→ **WHAT IS REQUIRED**
Every line below that contains "SONAR" is to be copied.

→ **DATA EXTRACTS**

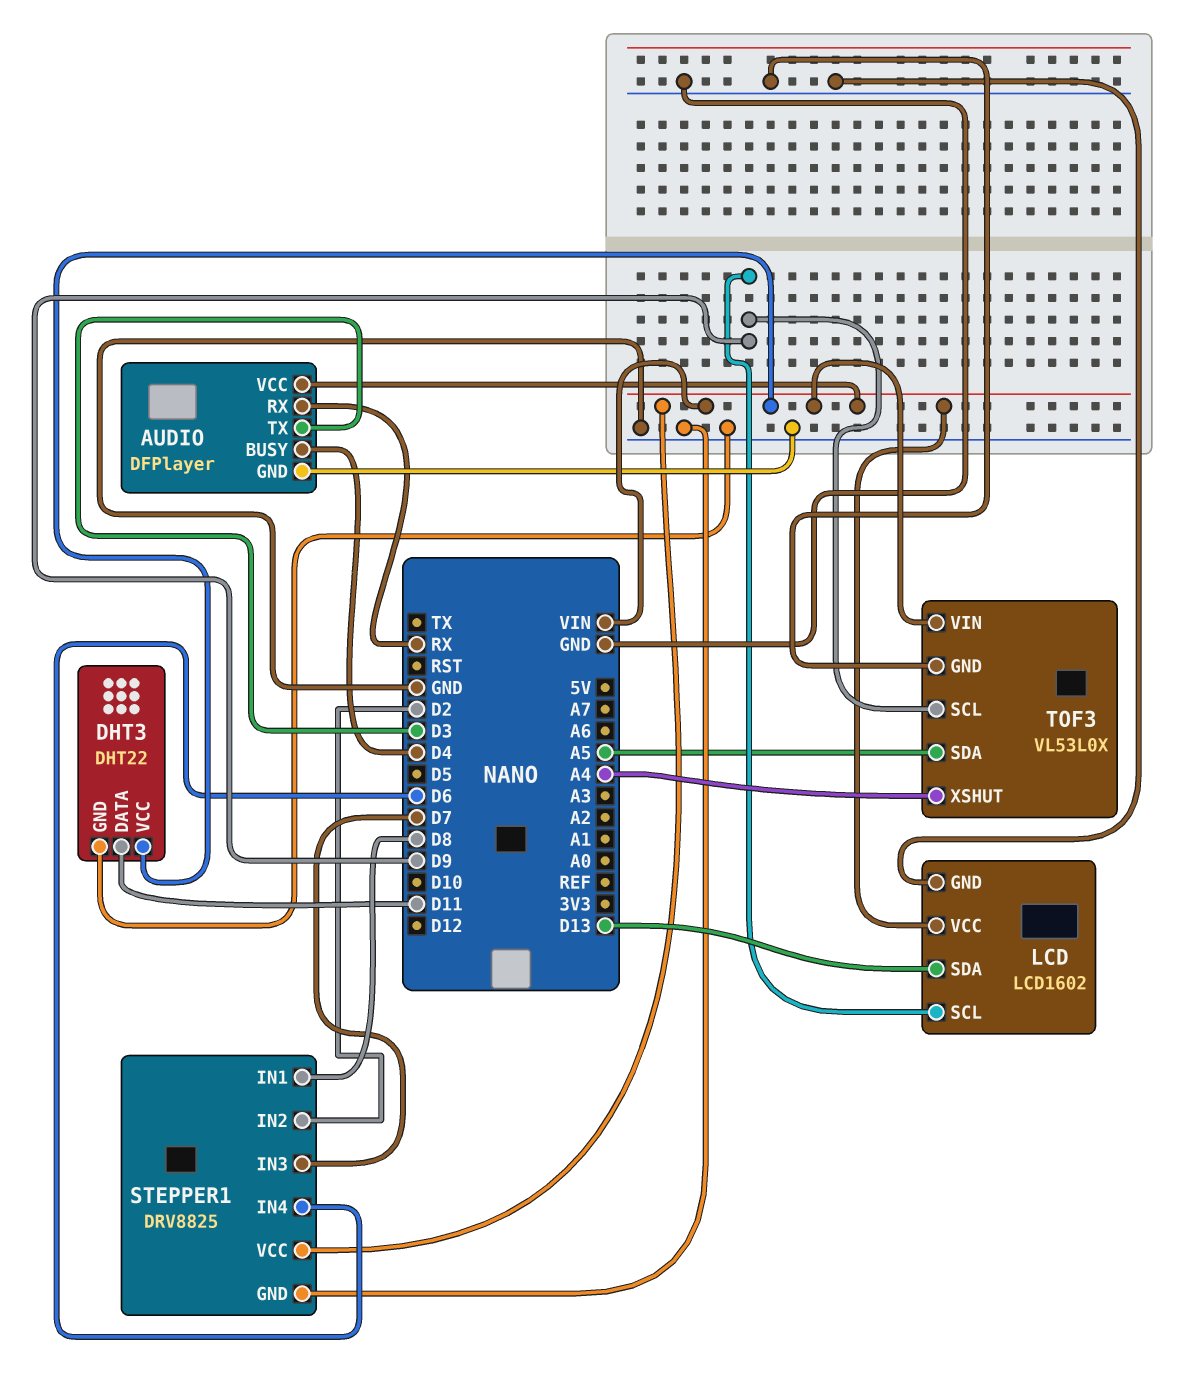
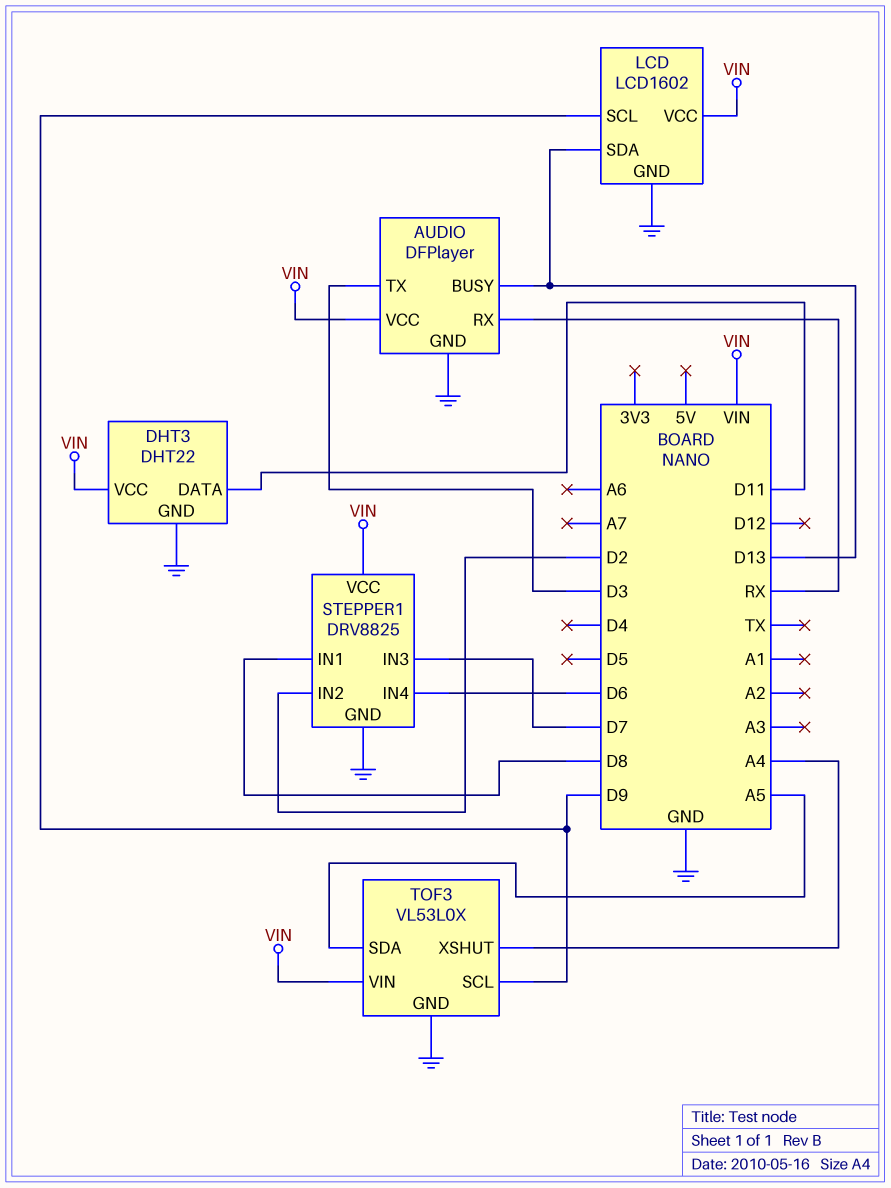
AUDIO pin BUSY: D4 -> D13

...

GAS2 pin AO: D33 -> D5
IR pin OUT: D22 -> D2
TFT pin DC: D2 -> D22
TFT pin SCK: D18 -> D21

--

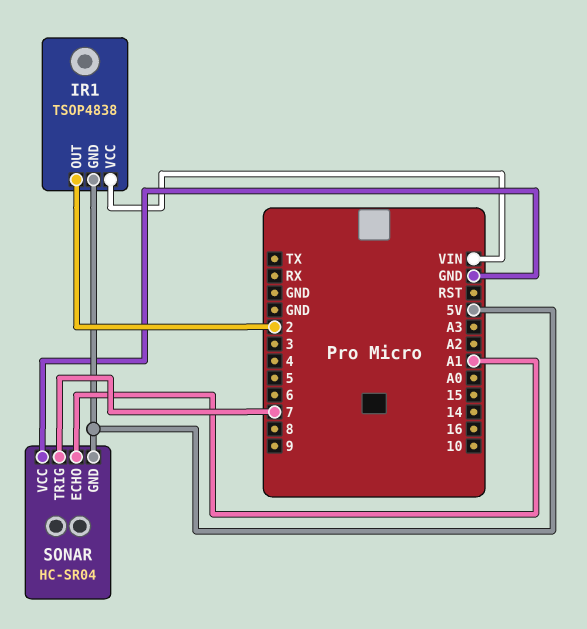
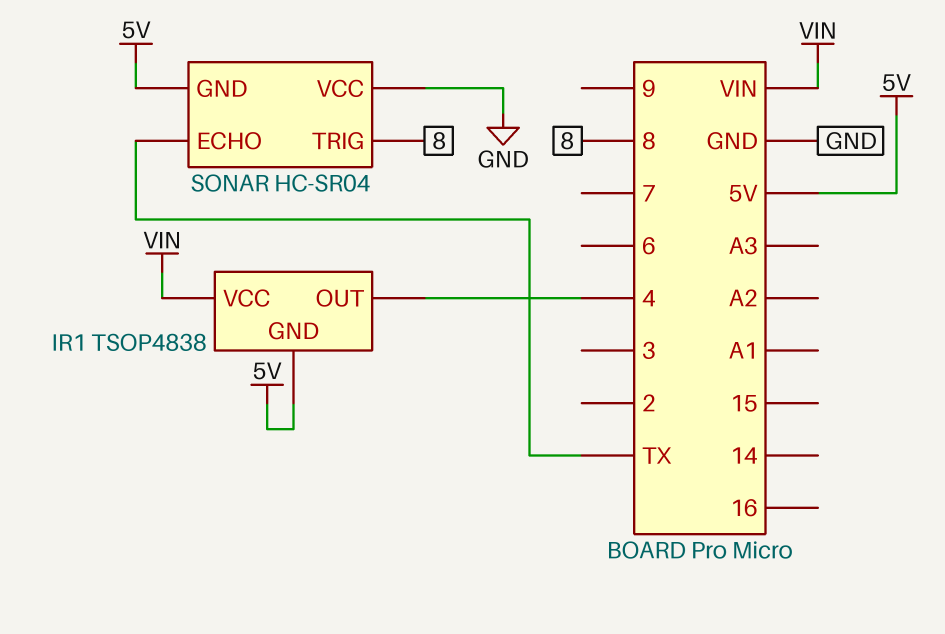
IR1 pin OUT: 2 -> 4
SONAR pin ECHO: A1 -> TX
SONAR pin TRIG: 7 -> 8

→ **WORKED SOLUTION**
SONAR pin ECHO: A1 -> TX
SONAR pin TRIG: 7 -> 8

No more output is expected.